====== Records supplied ======

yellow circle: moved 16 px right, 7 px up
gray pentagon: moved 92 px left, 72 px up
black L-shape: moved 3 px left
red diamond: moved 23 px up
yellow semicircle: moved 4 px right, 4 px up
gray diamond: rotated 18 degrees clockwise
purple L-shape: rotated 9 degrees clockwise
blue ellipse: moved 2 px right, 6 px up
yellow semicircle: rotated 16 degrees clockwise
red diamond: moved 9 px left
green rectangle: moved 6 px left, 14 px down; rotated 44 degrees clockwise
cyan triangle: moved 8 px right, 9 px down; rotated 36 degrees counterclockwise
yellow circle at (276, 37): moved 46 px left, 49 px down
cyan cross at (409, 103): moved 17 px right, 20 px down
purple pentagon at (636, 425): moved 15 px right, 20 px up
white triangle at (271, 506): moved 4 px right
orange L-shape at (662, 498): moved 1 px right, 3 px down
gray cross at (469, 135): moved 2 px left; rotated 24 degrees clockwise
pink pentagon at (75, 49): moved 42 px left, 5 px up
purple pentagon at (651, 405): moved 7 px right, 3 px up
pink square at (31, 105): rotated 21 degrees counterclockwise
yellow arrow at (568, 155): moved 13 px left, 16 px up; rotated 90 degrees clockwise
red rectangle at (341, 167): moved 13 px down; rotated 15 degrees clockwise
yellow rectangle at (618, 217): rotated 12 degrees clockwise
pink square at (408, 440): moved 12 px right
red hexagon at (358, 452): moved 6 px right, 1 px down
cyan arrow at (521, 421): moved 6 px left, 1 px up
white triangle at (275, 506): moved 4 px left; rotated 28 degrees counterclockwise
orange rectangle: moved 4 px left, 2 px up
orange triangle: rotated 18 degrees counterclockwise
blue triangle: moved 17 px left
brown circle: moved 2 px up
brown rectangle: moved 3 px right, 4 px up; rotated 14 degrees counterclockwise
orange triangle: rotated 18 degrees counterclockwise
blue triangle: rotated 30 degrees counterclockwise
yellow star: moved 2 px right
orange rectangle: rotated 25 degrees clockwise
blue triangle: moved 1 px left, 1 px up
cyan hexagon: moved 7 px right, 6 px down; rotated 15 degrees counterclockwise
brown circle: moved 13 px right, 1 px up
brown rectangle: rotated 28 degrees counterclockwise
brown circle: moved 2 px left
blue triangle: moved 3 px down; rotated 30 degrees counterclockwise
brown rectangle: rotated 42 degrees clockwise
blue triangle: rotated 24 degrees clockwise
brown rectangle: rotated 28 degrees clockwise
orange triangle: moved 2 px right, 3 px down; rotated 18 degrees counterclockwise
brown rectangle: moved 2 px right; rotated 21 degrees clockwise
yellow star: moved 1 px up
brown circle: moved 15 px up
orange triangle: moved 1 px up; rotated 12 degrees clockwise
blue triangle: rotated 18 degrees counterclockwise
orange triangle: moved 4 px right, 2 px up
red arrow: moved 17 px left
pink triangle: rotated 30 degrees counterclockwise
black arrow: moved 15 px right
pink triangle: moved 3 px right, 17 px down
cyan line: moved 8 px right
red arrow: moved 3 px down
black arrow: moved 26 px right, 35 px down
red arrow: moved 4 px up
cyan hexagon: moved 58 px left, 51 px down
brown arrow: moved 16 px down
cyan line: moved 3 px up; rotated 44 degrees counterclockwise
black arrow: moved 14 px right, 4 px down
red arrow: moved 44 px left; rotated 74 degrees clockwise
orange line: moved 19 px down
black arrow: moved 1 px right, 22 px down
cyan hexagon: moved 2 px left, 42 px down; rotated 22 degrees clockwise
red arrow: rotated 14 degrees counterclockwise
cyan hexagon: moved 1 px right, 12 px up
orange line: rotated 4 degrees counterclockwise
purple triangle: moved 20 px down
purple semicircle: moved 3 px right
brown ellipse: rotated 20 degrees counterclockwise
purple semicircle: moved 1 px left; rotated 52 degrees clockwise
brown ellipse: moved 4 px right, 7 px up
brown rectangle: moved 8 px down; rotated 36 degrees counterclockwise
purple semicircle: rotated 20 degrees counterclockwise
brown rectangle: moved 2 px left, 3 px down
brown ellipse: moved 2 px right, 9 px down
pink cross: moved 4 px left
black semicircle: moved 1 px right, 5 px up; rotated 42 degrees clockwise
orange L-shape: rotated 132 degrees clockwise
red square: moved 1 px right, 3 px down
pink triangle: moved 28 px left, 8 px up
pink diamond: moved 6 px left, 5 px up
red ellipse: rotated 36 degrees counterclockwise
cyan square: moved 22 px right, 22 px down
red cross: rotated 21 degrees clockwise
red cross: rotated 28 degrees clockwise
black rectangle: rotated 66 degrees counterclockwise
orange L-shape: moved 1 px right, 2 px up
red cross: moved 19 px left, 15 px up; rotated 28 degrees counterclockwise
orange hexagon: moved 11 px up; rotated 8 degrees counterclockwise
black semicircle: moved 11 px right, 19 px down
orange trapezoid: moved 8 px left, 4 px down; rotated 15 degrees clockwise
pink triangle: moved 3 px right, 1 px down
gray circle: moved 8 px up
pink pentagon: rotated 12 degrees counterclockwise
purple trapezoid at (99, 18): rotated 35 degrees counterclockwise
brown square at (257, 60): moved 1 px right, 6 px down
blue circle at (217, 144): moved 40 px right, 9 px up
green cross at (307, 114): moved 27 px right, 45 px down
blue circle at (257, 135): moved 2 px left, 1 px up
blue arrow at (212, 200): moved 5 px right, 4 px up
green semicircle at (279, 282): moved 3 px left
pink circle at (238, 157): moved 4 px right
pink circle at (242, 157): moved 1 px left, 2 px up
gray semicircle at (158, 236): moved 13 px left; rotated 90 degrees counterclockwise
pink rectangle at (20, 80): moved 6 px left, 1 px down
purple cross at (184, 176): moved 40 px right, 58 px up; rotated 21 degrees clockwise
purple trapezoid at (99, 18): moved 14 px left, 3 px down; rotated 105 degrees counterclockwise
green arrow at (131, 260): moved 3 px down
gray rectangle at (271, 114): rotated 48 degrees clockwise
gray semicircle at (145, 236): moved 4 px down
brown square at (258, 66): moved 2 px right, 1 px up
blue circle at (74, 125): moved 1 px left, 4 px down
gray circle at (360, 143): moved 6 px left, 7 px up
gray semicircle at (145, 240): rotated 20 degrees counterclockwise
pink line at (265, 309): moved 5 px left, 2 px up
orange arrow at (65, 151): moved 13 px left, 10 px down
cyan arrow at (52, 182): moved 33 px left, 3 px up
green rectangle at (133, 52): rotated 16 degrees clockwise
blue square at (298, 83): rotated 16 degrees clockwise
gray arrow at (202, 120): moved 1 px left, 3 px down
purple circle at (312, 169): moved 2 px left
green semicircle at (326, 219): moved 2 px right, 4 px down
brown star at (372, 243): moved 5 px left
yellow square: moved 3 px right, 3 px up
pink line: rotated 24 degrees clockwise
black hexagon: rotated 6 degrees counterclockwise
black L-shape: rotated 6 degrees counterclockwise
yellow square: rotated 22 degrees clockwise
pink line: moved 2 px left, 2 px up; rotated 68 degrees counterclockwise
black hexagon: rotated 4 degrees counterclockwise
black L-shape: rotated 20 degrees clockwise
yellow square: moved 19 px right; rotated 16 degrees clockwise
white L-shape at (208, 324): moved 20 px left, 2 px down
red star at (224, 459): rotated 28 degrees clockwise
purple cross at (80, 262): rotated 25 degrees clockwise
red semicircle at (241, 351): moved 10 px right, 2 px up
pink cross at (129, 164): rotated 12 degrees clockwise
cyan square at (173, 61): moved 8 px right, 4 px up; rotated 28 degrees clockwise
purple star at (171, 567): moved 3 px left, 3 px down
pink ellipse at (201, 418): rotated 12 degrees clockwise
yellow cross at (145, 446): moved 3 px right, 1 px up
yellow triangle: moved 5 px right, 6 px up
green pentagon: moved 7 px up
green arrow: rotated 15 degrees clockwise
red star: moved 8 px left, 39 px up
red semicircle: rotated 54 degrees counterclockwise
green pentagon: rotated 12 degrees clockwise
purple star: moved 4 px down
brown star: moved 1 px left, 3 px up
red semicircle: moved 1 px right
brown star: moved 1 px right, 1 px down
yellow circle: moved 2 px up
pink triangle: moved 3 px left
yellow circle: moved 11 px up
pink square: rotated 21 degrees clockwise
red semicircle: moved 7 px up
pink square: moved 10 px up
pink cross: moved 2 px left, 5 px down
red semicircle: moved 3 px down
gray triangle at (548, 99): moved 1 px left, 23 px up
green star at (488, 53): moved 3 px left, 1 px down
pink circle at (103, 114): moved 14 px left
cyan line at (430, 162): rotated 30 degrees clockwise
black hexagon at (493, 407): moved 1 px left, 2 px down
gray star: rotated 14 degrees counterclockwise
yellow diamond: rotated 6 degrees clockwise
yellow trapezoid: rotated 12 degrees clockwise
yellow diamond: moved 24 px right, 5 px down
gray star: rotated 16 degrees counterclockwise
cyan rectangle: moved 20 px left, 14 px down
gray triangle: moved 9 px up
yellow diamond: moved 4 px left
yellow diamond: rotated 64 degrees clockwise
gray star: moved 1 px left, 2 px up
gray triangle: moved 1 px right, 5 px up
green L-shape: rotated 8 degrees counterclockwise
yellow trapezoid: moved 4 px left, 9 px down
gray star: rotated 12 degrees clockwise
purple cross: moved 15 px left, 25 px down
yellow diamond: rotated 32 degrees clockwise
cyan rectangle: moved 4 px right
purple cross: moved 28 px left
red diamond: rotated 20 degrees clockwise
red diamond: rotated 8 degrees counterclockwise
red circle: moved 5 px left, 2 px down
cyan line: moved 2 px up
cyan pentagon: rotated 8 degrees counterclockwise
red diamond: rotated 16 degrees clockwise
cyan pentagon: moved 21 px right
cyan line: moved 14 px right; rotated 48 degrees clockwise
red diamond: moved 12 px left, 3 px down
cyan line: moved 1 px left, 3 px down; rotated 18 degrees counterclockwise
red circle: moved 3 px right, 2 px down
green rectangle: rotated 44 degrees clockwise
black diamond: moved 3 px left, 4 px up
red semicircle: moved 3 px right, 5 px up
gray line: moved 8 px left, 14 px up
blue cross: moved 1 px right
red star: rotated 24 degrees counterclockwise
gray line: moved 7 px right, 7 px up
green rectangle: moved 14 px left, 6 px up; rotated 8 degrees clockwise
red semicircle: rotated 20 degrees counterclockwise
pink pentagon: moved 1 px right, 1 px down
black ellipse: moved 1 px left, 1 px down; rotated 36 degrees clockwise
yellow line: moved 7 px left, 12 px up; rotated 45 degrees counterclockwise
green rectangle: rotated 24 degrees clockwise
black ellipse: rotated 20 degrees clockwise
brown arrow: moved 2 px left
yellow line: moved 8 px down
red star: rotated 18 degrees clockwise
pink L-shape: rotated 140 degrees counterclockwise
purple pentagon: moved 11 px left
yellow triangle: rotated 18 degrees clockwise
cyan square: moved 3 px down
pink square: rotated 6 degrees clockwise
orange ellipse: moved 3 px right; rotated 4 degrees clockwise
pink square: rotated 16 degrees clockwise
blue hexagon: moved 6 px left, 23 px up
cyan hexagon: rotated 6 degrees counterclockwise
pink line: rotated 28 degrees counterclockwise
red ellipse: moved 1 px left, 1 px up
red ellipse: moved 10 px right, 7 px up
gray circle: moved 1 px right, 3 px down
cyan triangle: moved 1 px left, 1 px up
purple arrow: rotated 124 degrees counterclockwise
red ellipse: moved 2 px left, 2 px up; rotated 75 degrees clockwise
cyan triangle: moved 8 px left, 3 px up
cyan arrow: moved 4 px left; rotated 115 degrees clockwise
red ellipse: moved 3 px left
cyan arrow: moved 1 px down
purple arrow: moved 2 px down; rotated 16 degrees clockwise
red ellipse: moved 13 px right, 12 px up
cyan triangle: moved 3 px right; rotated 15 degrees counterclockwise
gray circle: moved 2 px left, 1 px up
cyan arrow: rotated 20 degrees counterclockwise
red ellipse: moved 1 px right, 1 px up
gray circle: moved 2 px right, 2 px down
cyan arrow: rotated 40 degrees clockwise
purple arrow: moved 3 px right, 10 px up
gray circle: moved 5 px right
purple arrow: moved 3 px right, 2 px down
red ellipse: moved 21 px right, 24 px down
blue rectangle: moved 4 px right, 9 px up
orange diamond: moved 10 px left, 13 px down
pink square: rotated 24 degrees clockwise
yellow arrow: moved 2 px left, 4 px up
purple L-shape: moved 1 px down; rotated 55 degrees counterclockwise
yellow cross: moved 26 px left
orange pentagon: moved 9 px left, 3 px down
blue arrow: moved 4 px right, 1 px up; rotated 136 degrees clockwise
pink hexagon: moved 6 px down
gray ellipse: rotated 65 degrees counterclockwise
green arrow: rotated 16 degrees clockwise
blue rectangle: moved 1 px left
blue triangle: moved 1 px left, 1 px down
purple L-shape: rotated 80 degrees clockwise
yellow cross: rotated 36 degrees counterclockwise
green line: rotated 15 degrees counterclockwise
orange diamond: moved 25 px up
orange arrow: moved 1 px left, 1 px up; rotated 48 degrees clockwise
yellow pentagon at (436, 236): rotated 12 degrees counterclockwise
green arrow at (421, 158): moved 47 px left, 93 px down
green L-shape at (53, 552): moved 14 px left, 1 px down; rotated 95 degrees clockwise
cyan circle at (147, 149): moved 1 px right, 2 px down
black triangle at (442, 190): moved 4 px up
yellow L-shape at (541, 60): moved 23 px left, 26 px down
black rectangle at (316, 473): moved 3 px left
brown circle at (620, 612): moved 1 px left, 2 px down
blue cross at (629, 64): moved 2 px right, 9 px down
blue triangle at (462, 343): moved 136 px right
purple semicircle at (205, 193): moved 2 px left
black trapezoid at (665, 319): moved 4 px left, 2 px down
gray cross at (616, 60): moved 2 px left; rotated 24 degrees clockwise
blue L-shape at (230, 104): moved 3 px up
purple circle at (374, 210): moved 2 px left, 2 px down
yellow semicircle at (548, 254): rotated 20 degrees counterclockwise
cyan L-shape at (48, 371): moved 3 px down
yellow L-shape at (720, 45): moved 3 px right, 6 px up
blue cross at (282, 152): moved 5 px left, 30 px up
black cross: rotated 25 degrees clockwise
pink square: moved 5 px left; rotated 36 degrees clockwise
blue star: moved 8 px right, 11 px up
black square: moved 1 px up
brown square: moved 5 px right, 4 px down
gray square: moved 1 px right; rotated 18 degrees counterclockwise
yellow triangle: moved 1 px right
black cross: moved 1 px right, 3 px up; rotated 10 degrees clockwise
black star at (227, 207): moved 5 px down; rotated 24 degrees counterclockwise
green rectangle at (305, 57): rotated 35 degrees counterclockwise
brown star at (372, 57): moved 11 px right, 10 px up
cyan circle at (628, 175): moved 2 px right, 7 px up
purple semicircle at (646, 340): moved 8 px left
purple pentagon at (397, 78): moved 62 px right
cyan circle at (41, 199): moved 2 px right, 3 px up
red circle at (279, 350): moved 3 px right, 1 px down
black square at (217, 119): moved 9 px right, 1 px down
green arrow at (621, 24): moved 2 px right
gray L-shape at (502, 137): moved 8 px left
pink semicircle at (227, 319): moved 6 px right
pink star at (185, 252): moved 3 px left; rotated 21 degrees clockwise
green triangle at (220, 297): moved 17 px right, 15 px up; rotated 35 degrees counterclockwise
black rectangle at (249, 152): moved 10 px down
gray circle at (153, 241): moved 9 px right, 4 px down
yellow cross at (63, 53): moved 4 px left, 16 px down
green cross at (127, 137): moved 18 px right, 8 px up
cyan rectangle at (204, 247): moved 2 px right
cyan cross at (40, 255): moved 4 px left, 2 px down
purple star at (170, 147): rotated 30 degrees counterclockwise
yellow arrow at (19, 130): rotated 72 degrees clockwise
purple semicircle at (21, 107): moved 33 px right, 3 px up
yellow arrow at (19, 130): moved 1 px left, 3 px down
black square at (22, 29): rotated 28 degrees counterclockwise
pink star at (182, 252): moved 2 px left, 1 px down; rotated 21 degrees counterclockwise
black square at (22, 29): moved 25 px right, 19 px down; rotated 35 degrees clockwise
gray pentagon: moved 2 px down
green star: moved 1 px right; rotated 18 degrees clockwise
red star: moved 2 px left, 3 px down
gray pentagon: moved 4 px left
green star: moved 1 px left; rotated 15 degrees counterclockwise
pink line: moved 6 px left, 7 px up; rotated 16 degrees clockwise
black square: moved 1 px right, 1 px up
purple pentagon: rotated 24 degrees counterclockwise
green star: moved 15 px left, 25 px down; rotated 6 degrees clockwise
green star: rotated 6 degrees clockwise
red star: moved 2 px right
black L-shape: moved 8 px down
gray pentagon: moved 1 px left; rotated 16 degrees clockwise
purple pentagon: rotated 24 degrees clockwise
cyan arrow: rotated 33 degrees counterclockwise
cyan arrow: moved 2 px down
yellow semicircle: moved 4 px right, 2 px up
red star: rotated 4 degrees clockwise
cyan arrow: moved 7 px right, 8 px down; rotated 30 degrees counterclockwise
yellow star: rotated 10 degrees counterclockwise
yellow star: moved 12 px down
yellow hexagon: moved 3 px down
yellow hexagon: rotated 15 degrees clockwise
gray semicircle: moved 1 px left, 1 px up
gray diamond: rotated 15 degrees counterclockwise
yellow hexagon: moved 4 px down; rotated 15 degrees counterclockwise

======

_The task:_
Could you write out everything from the start of the records down to and including the line containing "orange rectangle: moved 4 px left, 2 px up", swapping each "semicircle" for "half-circle" and leaving everything else unchanged?

_Answer below:_
yellow circle: moved 16 px right, 7 px up
gray pentagon: moved 92 px left, 72 px up
black L-shape: moved 3 px left
red diamond: moved 23 px up
yellow half-circle: moved 4 px right, 4 px up
gray diamond: rotated 18 degrees clockwise
purple L-shape: rotated 9 degrees clockwise
blue ellipse: moved 2 px right, 6 px up
yellow half-circle: rotated 16 degrees clockwise
red diamond: moved 9 px left
green rectangle: moved 6 px left, 14 px down; rotated 44 degrees clockwise
cyan triangle: moved 8 px right, 9 px down; rotated 36 degrees counterclockwise
yellow circle at (276, 37): moved 46 px left, 49 px down
cyan cross at (409, 103): moved 17 px right, 20 px down
purple pentagon at (636, 425): moved 15 px right, 20 px up
white triangle at (271, 506): moved 4 px right
orange L-shape at (662, 498): moved 1 px right, 3 px down
gray cross at (469, 135): moved 2 px left; rotated 24 degrees clockwise
pink pentagon at (75, 49): moved 42 px left, 5 px up
purple pentagon at (651, 405): moved 7 px right, 3 px up
pink square at (31, 105): rotated 21 degrees counterclockwise
yellow arrow at (568, 155): moved 13 px left, 16 px up; rotated 90 degrees clockwise
red rectangle at (341, 167): moved 13 px down; rotated 15 degrees clockwise
yellow rectangle at (618, 217): rotated 12 degrees clockwise
pink square at (408, 440): moved 12 px right
red hexagon at (358, 452): moved 6 px right, 1 px down
cyan arrow at (521, 421): moved 6 px left, 1 px up
white triangle at (275, 506): moved 4 px left; rotated 28 degrees counterclockwise
orange rectangle: moved 4 px left, 2 px up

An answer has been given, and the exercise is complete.